**Task directions:** Output the records below again, precisely as they are written.

**Material provided:**

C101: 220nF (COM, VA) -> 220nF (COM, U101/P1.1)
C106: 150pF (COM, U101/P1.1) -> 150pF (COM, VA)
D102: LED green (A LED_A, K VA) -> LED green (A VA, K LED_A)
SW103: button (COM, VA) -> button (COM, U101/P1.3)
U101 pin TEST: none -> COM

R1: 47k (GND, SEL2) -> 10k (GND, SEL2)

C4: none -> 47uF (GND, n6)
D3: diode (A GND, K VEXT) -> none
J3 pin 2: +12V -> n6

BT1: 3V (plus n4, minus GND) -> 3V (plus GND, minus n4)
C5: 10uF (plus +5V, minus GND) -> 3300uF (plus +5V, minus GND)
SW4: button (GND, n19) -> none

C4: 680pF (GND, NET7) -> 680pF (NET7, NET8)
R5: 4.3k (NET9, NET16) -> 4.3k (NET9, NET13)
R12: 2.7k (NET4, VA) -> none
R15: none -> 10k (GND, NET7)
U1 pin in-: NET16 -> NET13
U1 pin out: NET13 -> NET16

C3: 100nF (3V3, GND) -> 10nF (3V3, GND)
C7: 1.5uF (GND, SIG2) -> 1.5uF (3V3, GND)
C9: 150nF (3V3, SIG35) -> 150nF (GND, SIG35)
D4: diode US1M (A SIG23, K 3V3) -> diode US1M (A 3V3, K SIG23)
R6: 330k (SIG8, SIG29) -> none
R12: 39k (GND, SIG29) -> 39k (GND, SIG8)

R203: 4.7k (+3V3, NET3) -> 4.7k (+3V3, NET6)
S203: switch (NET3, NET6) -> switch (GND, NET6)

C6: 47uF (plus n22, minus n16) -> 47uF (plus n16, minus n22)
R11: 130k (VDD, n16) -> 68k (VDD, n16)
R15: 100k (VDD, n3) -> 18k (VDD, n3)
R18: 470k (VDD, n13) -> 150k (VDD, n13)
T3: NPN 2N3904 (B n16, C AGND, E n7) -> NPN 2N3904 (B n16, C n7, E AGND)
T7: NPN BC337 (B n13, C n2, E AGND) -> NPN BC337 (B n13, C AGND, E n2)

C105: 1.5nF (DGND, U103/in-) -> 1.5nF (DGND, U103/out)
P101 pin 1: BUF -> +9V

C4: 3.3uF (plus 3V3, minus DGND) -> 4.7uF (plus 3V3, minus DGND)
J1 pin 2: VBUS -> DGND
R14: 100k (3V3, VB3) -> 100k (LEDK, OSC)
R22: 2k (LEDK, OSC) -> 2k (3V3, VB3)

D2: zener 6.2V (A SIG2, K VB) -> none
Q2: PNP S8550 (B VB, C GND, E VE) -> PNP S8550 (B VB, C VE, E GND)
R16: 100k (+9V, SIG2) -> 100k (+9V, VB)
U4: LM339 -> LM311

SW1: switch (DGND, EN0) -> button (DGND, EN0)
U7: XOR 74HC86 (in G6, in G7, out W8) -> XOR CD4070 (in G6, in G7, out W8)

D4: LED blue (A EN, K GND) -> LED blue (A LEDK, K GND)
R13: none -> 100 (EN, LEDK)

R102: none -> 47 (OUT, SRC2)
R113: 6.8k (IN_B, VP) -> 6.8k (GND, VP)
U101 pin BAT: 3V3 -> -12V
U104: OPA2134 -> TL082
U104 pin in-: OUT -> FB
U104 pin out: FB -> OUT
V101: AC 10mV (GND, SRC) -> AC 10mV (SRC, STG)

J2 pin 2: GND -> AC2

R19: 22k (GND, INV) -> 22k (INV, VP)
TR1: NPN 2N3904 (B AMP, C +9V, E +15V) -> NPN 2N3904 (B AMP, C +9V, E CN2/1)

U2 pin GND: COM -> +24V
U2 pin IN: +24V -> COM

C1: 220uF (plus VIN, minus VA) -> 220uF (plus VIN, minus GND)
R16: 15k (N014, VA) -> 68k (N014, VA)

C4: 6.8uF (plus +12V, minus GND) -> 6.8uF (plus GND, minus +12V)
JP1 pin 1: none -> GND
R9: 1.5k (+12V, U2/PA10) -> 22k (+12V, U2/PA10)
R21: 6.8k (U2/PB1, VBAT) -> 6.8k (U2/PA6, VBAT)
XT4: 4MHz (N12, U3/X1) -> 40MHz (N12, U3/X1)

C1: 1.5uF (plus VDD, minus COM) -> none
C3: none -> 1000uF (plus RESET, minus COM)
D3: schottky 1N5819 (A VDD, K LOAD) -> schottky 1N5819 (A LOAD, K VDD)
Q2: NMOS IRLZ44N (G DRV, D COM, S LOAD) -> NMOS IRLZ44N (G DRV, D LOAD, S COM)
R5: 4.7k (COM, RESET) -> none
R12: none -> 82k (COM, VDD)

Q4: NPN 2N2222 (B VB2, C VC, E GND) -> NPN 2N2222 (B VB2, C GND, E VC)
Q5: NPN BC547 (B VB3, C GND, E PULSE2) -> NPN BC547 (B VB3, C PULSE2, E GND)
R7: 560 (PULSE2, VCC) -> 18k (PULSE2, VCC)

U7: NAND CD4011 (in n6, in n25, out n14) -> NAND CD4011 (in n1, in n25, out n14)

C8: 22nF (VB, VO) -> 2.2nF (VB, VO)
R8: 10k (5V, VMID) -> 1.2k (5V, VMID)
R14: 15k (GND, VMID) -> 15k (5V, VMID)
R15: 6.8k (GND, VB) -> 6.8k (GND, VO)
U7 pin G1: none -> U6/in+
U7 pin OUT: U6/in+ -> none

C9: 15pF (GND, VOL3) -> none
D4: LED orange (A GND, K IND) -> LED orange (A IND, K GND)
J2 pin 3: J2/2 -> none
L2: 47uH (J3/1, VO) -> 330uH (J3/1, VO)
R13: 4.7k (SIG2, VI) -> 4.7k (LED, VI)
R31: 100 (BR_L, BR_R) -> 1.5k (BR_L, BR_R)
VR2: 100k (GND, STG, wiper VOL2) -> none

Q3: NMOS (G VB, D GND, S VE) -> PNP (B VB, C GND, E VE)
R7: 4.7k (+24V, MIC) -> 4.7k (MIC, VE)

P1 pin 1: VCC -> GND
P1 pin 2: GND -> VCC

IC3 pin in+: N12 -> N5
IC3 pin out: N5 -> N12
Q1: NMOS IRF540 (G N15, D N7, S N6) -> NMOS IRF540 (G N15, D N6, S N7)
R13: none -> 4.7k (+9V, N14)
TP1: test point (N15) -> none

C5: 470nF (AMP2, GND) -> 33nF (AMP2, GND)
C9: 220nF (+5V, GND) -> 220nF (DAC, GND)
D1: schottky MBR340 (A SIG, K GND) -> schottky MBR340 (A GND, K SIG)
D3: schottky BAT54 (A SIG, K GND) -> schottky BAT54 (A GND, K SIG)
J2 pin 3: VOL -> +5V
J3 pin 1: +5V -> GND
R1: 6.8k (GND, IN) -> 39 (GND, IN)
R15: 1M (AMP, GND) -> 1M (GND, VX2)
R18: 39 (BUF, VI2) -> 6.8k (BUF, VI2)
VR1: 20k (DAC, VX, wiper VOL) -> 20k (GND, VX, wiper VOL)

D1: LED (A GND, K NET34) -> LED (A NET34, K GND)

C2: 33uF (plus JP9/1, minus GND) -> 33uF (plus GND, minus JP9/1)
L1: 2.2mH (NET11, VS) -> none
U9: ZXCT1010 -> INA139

**Task result:**
C101: 220nF (COM, VA) -> 220nF (COM, U101/P1.1)
C106: 150pF (COM, U101/P1.1) -> 150pF (COM, VA)
D102: LED green (A LED_A, K VA) -> LED green (A VA, K LED_A)
SW103: button (COM, VA) -> button (COM, U101/P1.3)
U101 pin TEST: none -> COM

R1: 47k (GND, SEL2) -> 10k (GND, SEL2)

C4: none -> 47uF (GND, n6)
D3: diode (A GND, K VEXT) -> none
J3 pin 2: +12V -> n6

BT1: 3V (plus n4, minus GND) -> 3V (plus GND, minus n4)
C5: 10uF (plus +5V, minus GND) -> 3300uF (plus +5V, minus GND)
SW4: button (GND, n19) -> none

C4: 680pF (GND, NET7) -> 680pF (NET7, NET8)
R5: 4.3k (NET9, NET16) -> 4.3k (NET9, NET13)
R12: 2.7k (NET4, VA) -> none
R15: none -> 10k (GND, NET7)
U1 pin in-: NET16 -> NET13
U1 pin out: NET13 -> NET16

C3: 100nF (3V3, GND) -> 10nF (3V3, GND)
C7: 1.5uF (GND, SIG2) -> 1.5uF (3V3, GND)
C9: 150nF (3V3, SIG35) -> 150nF (GND, SIG35)
D4: diode US1M (A SIG23, K 3V3) -> diode US1M (A 3V3, K SIG23)
R6: 330k (SIG8, SIG29) -> none
R12: 39k (GND, SIG29) -> 39k (GND, SIG8)

R203: 4.7k (+3V3, NET3) -> 4.7k (+3V3, NET6)
S203: switch (NET3, NET6) -> switch (GND, NET6)

C6: 47uF (plus n22, minus n16) -> 47uF (plus n16, minus n22)
R11: 130k (VDD, n16) -> 68k (VDD, n16)
R15: 100k (VDD, n3) -> 18k (VDD, n3)
R18: 470k (VDD, n13) -> 150k (VDD, n13)
T3: NPN 2N3904 (B n16, C AGND, E n7) -> NPN 2N3904 (B n16, C n7, E AGND)
T7: NPN BC337 (B n13, C n2, E AGND) -> NPN BC337 (B n13, C AGND, E n2)

C105: 1.5nF (DGND, U103/in-) -> 1.5nF (DGND, U103/out)
P101 pin 1: BUF -> +9V

C4: 3.3uF (plus 3V3, minus DGND) -> 4.7uF (plus 3V3, minus DGND)
J1 pin 2: VBUS -> DGND
R14: 100k (3V3, VB3) -> 100k (LEDK, OSC)
R22: 2k (LEDK, OSC) -> 2k (3V3, VB3)

D2: zener 6.2V (A SIG2, K VB) -> none
Q2: PNP S8550 (B VB, C GND, E VE) -> PNP S8550 (B VB, C VE, E GND)
R16: 100k (+9V, SIG2) -> 100k (+9V, VB)
U4: LM339 -> LM311

SW1: switch (DGND, EN0) -> button (DGND, EN0)
U7: XOR 74HC86 (in G6, in G7, out W8) -> XOR CD4070 (in G6, in G7, out W8)

D4: LED blue (A EN, K GND) -> LED blue (A LEDK, K GND)
R13: none -> 100 (EN, LEDK)

R102: none -> 47 (OUT, SRC2)
R113: 6.8k (IN_B, VP) -> 6.8k (GND, VP)
U101 pin BAT: 3V3 -> -12V
U104: OPA2134 -> TL082
U104 pin in-: OUT -> FB
U104 pin out: FB -> OUT
V101: AC 10mV (GND, SRC) -> AC 10mV (SRC, STG)

J2 pin 2: GND -> AC2

R19: 22k (GND, INV) -> 22k (INV, VP)
TR1: NPN 2N3904 (B AMP, C +9V, E +15V) -> NPN 2N3904 (B AMP, C +9V, E CN2/1)

U2 pin GND: COM -> +24V
U2 pin IN: +24V -> COM

C1: 220uF (plus VIN, minus VA) -> 220uF (plus VIN, minus GND)
R16: 15k (N014, VA) -> 68k (N014, VA)

C4: 6.8uF (plus +12V, minus GND) -> 6.8uF (plus GND, minus +12V)
JP1 pin 1: none -> GND
R9: 1.5k (+12V, U2/PA10) -> 22k (+12V, U2/PA10)
R21: 6.8k (U2/PB1, VBAT) -> 6.8k (U2/PA6, VBAT)
XT4: 4MHz (N12, U3/X1) -> 40MHz (N12, U3/X1)

C1: 1.5uF (plus VDD, minus COM) -> none
C3: none -> 1000uF (plus RESET, minus COM)
D3: schottky 1N5819 (A VDD, K LOAD) -> schottky 1N5819 (A LOAD, K VDD)
Q2: NMOS IRLZ44N (G DRV, D COM, S LOAD) -> NMOS IRLZ44N (G DRV, D LOAD, S COM)
R5: 4.7k (COM, RESET) -> none
R12: none -> 82k (COM, VDD)

Q4: NPN 2N2222 (B VB2, C VC, E GND) -> NPN 2N2222 (B VB2, C GND, E VC)
Q5: NPN BC547 (B VB3, C GND, E PULSE2) -> NPN BC547 (B VB3, C PULSE2, E GND)
R7: 560 (PULSE2, VCC) -> 18k (PULSE2, VCC)

U7: NAND CD4011 (in n6, in n25, out n14) -> NAND CD4011 (in n1, in n25, out n14)

C8: 22nF (VB, VO) -> 2.2nF (VB, VO)
R8: 10k (5V, VMID) -> 1.2k (5V, VMID)
R14: 15k (GND, VMID) -> 15k (5V, VMID)
R15: 6.8k (GND, VB) -> 6.8k (GND, VO)
U7 pin G1: none -> U6/in+
U7 pin OUT: U6/in+ -> none

C9: 15pF (GND, VOL3) -> none
D4: LED orange (A GND, K IND) -> LED orange (A IND, K GND)
J2 pin 3: J2/2 -> none
L2: 47uH (J3/1, VO) -> 330uH (J3/1, VO)
R13: 4.7k (SIG2, VI) -> 4.7k (LED, VI)
R31: 100 (BR_L, BR_R) -> 1.5k (BR_L, BR_R)
VR2: 100k (GND, STG, wiper VOL2) -> none

Q3: NMOS (G VB, D GND, S VE) -> PNP (B VB, C GND, E VE)
R7: 4.7k (+24V, MIC) -> 4.7k (MIC, VE)

P1 pin 1: VCC -> GND
P1 pin 2: GND -> VCC

IC3 pin in+: N12 -> N5
IC3 pin out: N5 -> N12
Q1: NMOS IRF540 (G N15, D N7, S N6) -> NMOS IRF540 (G N15, D N6, S N7)
R13: none -> 4.7k (+9V, N14)
TP1: test point (N15) -> none

C5: 470nF (AMP2, GND) -> 33nF (AMP2, GND)
C9: 220nF (+5V, GND) -> 220nF (DAC, GND)
D1: schottky MBR340 (A SIG, K GND) -> schottky MBR340 (A GND, K SIG)
D3: schottky BAT54 (A SIG, K GND) -> schottky BAT54 (A GND, K SIG)
J2 pin 3: VOL -> +5V
J3 pin 1: +5V -> GND
R1: 6.8k (GND, IN) -> 39 (GND, IN)
R15: 1M (AMP, GND) -> 1M (GND, VX2)
R18: 39 (BUF, VI2) -> 6.8k (BUF, VI2)
VR1: 20k (DAC, VX, wiper VOL) -> 20k (GND, VX, wiper VOL)

D1: LED (A GND, K NET34) -> LED (A NET34, K GND)

C2: 33uF (plus JP9/1, minus GND) -> 33uF (plus GND, minus JP9/1)
L1: 2.2mH (NET11, VS) -> none
U9: ZXCT1010 -> INA139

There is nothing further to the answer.